Data:
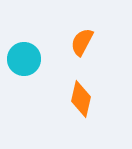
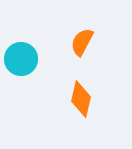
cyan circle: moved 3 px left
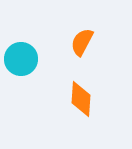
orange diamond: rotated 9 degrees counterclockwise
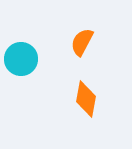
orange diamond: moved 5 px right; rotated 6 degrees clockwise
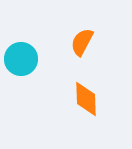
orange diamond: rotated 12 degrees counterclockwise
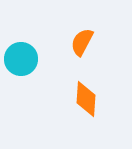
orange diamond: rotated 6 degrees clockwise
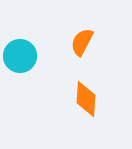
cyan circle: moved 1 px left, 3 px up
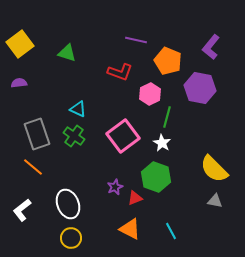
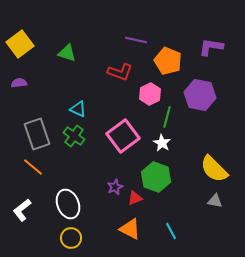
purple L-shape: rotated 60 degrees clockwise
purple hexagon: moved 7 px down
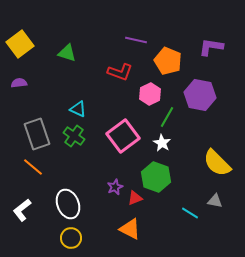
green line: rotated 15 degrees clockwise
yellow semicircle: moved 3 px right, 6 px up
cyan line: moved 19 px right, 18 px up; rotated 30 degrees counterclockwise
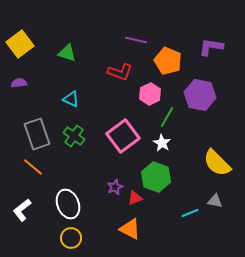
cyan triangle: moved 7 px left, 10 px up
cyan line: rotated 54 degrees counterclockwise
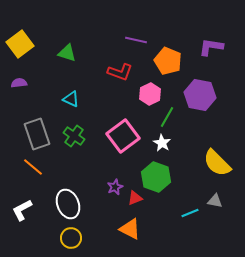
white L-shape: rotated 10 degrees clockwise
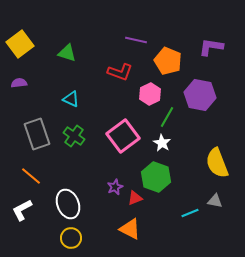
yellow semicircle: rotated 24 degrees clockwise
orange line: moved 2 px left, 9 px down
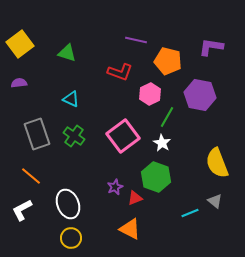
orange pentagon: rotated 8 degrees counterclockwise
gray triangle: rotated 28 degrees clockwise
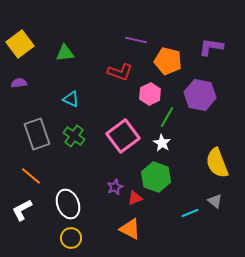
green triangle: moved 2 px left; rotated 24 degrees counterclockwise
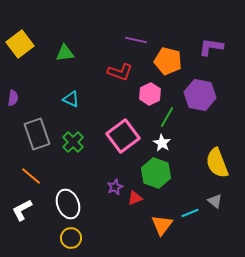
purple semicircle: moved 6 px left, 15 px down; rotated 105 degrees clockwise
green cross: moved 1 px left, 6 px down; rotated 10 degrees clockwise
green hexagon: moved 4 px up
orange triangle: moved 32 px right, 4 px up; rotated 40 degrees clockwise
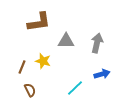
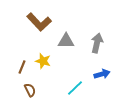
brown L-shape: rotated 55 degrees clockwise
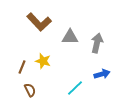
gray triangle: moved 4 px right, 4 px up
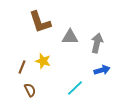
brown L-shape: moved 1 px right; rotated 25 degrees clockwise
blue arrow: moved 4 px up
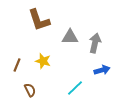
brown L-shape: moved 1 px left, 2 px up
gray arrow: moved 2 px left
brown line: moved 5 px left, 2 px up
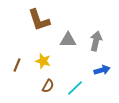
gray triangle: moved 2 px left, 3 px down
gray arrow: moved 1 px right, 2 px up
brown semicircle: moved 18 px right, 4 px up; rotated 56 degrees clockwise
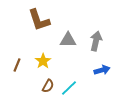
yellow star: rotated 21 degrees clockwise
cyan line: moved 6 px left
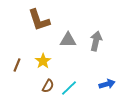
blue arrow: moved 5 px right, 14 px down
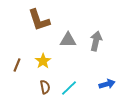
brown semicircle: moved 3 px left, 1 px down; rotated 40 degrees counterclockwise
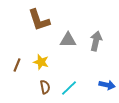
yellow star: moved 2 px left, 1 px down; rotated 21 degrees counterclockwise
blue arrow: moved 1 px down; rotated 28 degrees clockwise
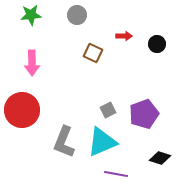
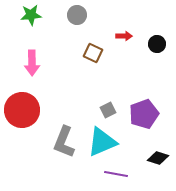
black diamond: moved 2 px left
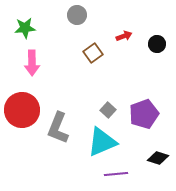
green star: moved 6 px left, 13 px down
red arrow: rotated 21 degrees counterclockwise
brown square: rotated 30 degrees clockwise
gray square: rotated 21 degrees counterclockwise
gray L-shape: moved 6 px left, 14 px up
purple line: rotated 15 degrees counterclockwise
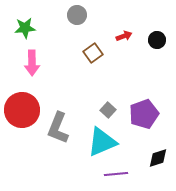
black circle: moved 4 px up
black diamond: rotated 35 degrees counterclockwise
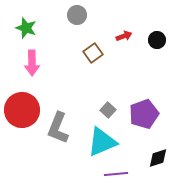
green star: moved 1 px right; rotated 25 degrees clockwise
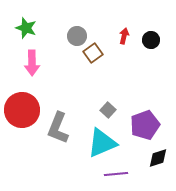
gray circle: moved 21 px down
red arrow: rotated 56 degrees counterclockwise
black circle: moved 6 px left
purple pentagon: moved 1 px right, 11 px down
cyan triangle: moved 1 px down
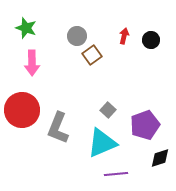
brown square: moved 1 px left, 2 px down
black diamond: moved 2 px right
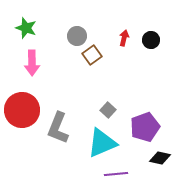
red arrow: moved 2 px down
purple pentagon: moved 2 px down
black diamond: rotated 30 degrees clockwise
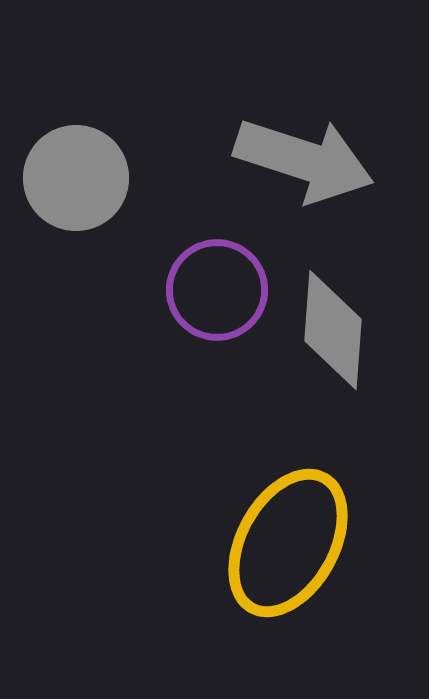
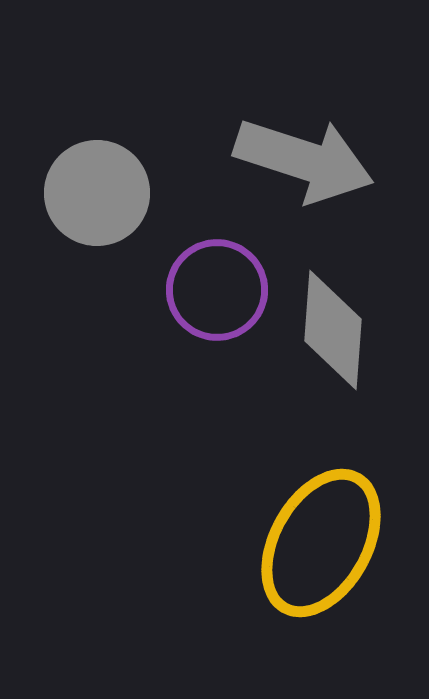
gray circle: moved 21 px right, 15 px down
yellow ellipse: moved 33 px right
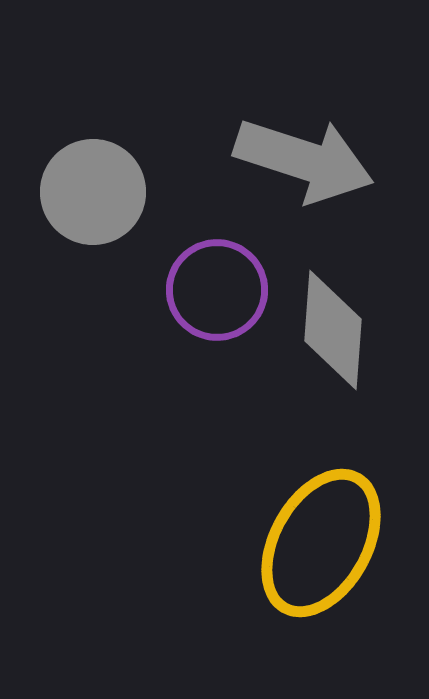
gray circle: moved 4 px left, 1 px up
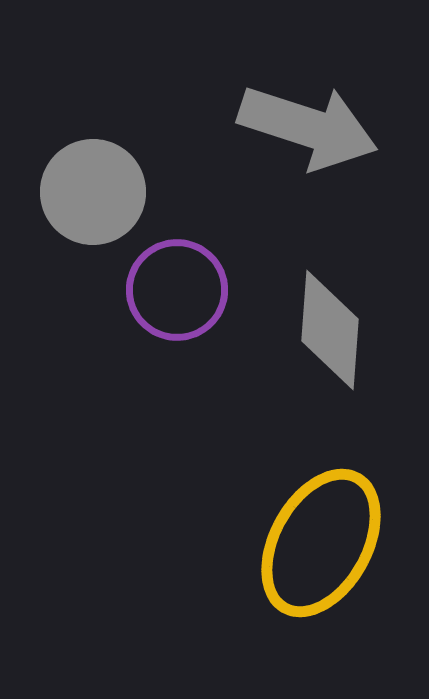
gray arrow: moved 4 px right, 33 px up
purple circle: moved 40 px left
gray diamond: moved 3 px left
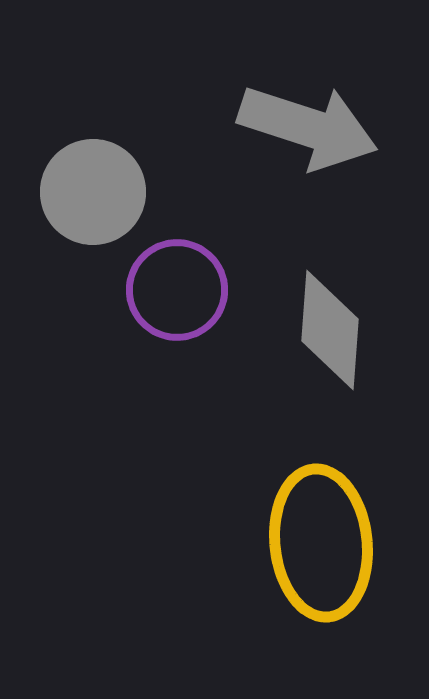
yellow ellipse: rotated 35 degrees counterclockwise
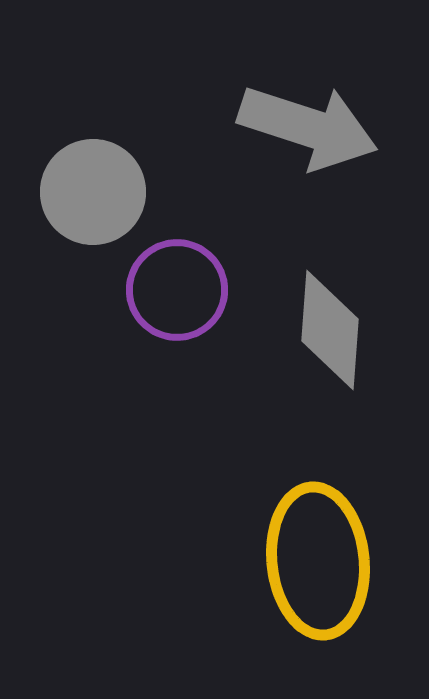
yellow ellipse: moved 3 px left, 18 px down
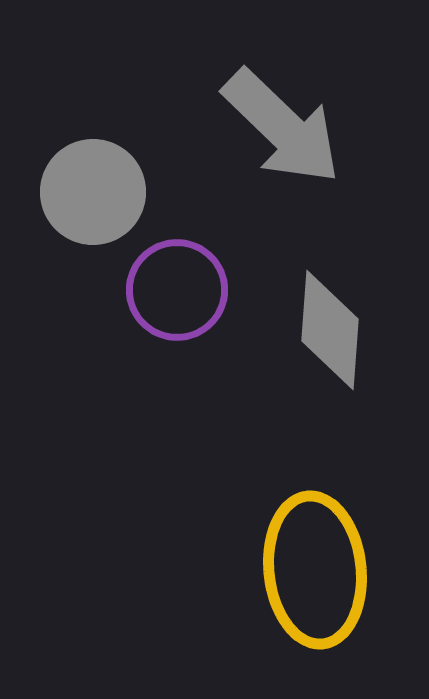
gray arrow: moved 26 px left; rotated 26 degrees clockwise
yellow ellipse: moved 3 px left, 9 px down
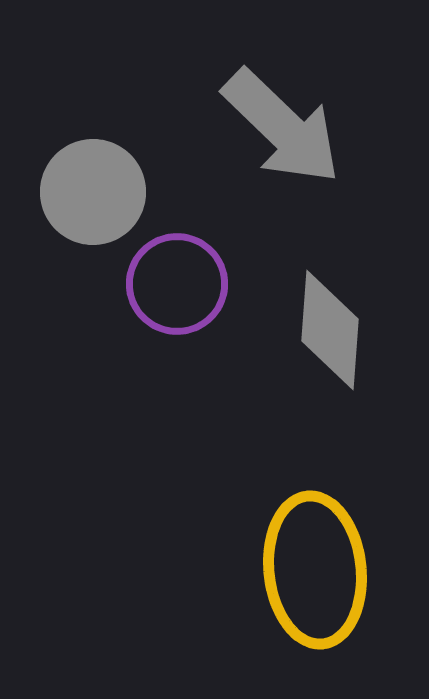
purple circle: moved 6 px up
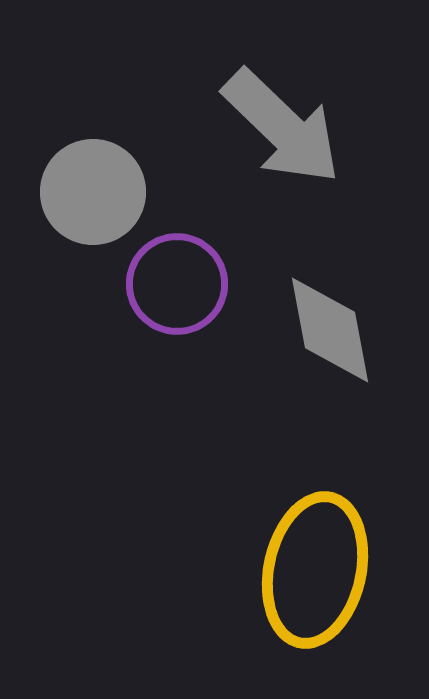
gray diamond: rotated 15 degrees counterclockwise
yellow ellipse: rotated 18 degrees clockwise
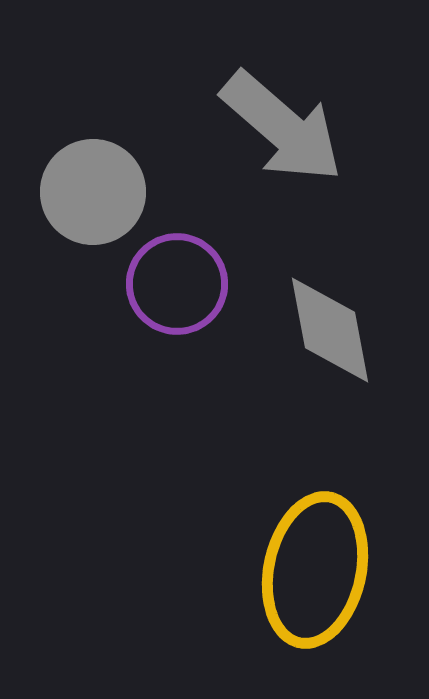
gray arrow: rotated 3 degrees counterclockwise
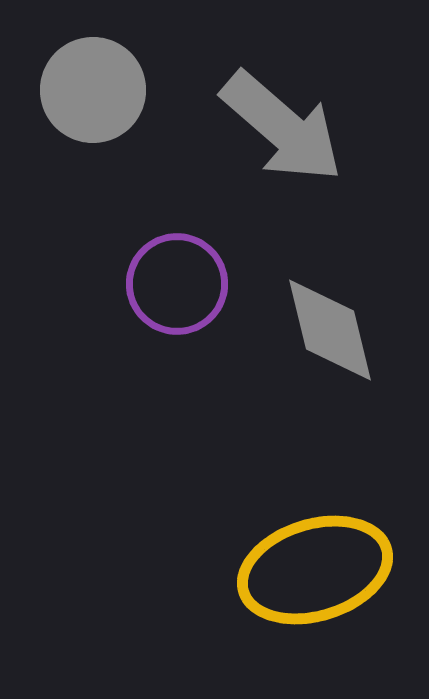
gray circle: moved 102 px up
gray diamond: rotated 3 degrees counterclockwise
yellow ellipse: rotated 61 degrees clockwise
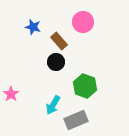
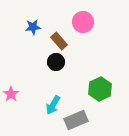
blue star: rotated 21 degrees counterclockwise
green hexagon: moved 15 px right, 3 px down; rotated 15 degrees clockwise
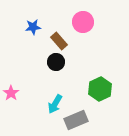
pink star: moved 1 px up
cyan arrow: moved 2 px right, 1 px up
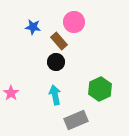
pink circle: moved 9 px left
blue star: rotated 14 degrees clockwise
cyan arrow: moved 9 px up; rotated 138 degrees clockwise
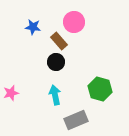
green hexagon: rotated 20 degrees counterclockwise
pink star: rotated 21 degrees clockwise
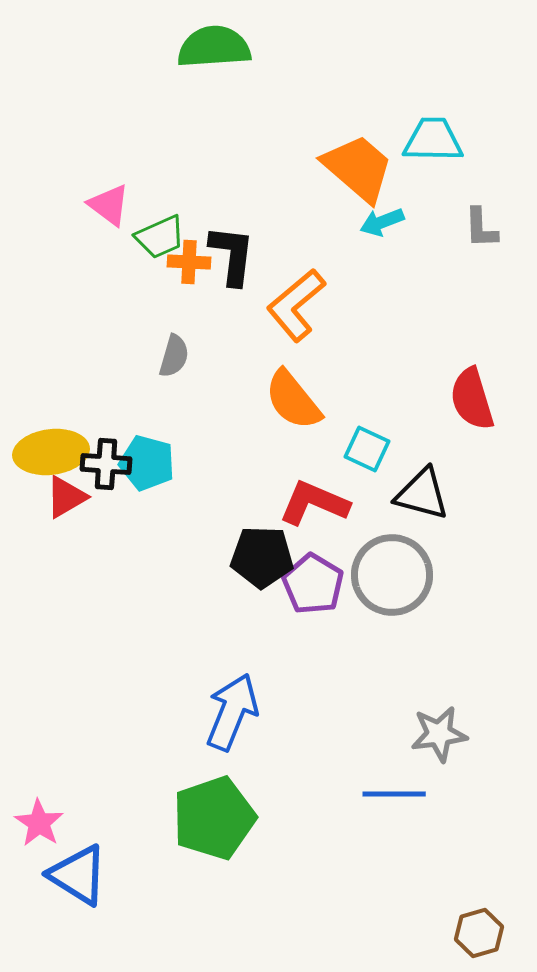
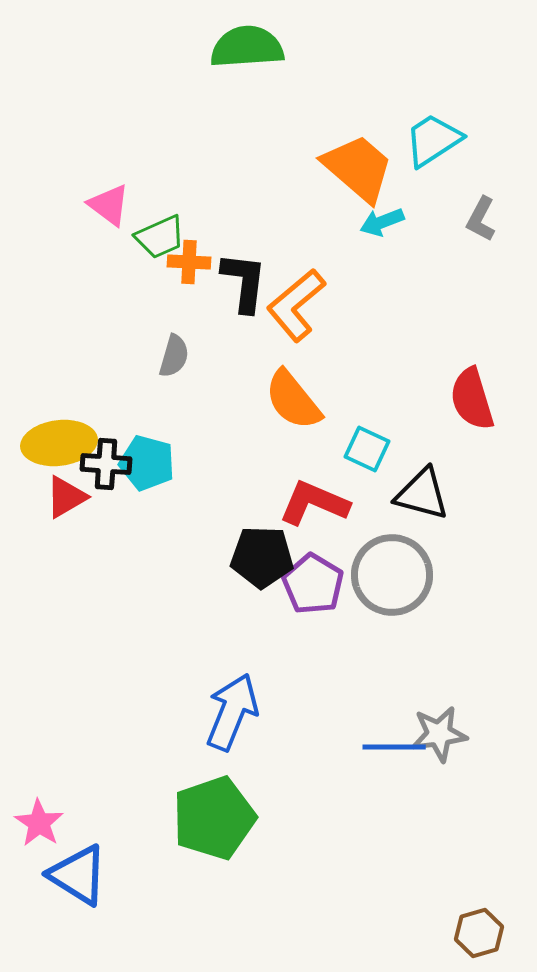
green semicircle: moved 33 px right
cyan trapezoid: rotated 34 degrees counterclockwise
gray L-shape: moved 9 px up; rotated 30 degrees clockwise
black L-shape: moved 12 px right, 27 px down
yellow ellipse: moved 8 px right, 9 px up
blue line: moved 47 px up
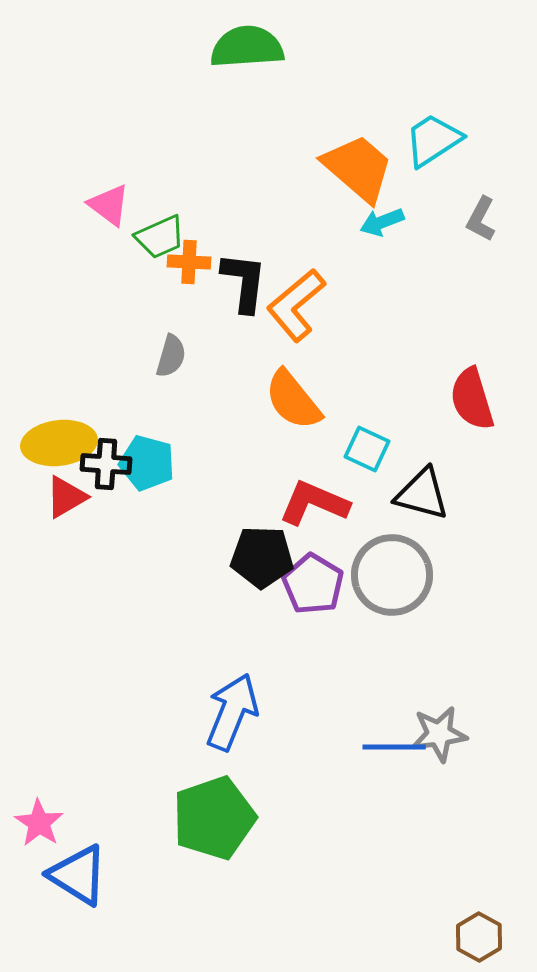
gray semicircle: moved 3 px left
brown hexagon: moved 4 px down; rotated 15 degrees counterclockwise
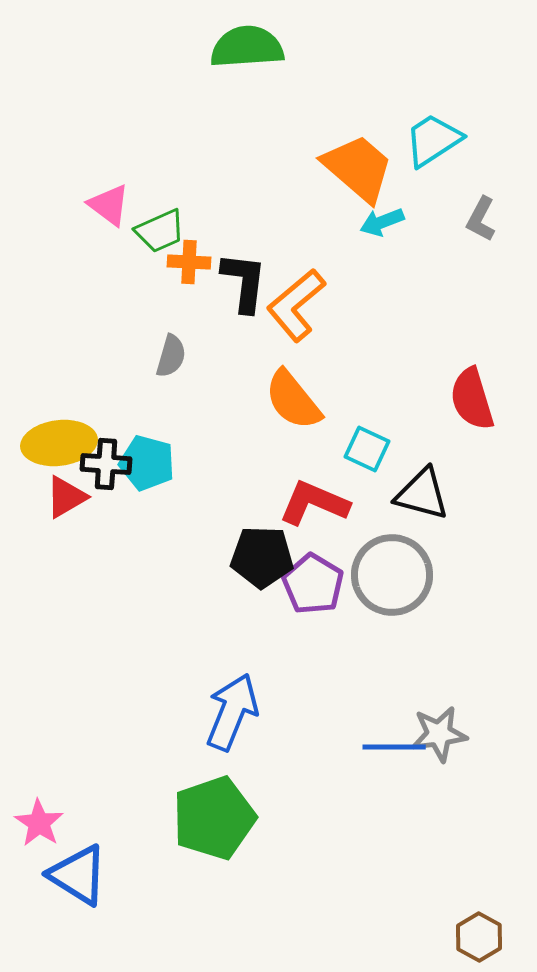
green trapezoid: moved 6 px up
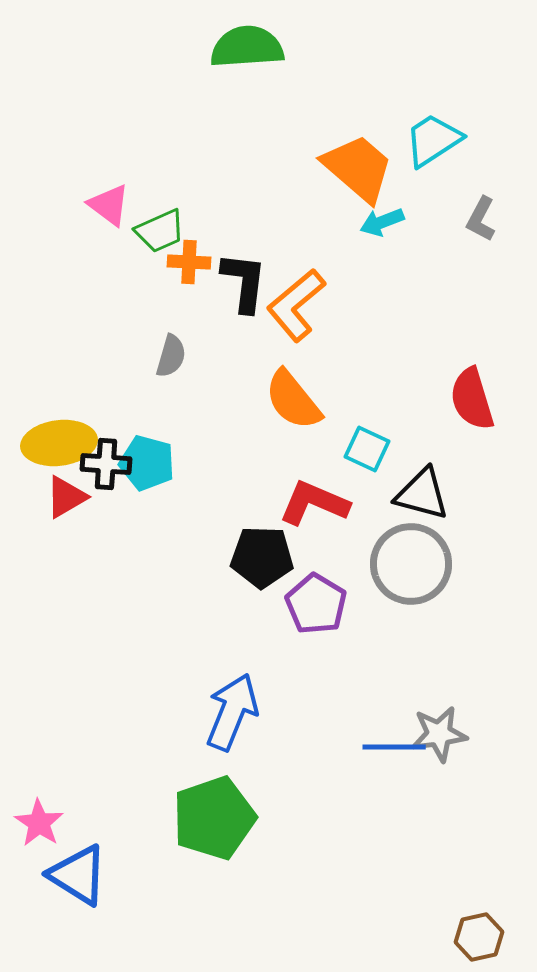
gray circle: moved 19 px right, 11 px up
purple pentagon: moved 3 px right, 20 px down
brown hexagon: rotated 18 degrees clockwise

Given problem:
Starting with the line with "red arrow: moved 2 px down" and going on through the line with "yellow ellipse: moved 3 px left, 18 px down", write out those entries again, substituting "silver circle" for "gray circle" and changing nothing else. Leave the pictures out of your answer.

Output of the exercise:
red arrow: moved 2 px down
purple pentagon: moved 2 px down
black diamond: rotated 30 degrees clockwise
silver circle: moved 21 px right, 15 px down
yellow ellipse: moved 33 px right
silver circle: moved 4 px left, 1 px up
gray arrow: moved 4 px right, 33 px up
purple circle: moved 40 px left
gray diamond: moved 3 px left
yellow ellipse: rotated 35 degrees counterclockwise
yellow ellipse: moved 3 px left, 18 px down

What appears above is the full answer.